Filter the records below for the word "none". Keep each line that has it.

· · · · · · ·

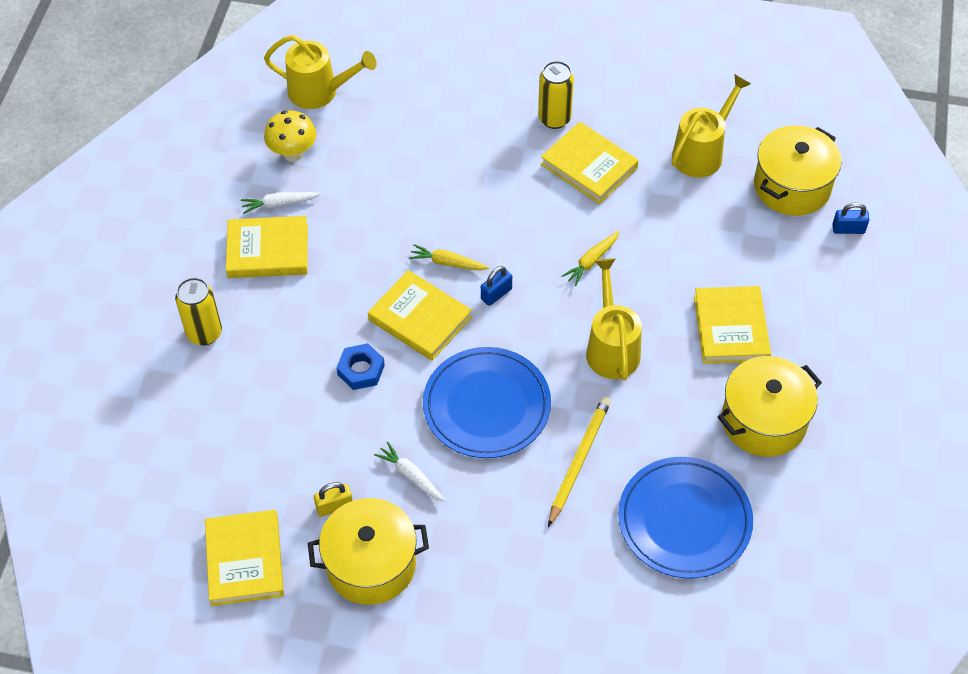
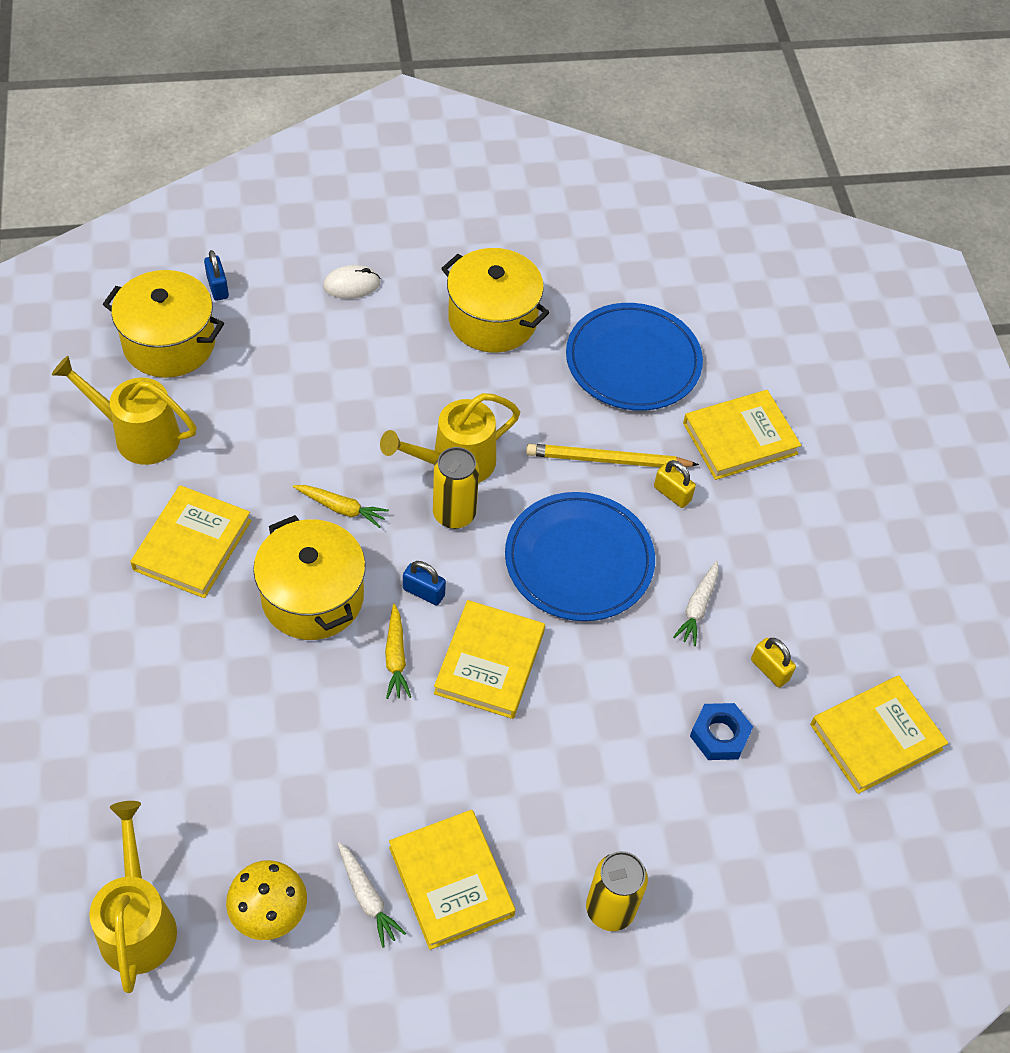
camera: 115 degrees left, 0 degrees up
(361, 370) = (587, 703): blue nut -> blue nut (719, 735)
(371, 564) = (816, 612): yellow pot -> yellow pot (312, 597)
(527, 498) = (672, 494): none -> yellow padlock
(554, 118) = (119, 602): yellow can -> yellow can (454, 514)
(731, 328) = (388, 364): yellow book -> yellow book (739, 438)
(831, 324) = (351, 285): none -> white mouse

· · · · · · ·

EXERCISE SOLUTION
(527, 498) = (672, 494): none -> yellow padlock
(831, 324) = (351, 285): none -> white mouse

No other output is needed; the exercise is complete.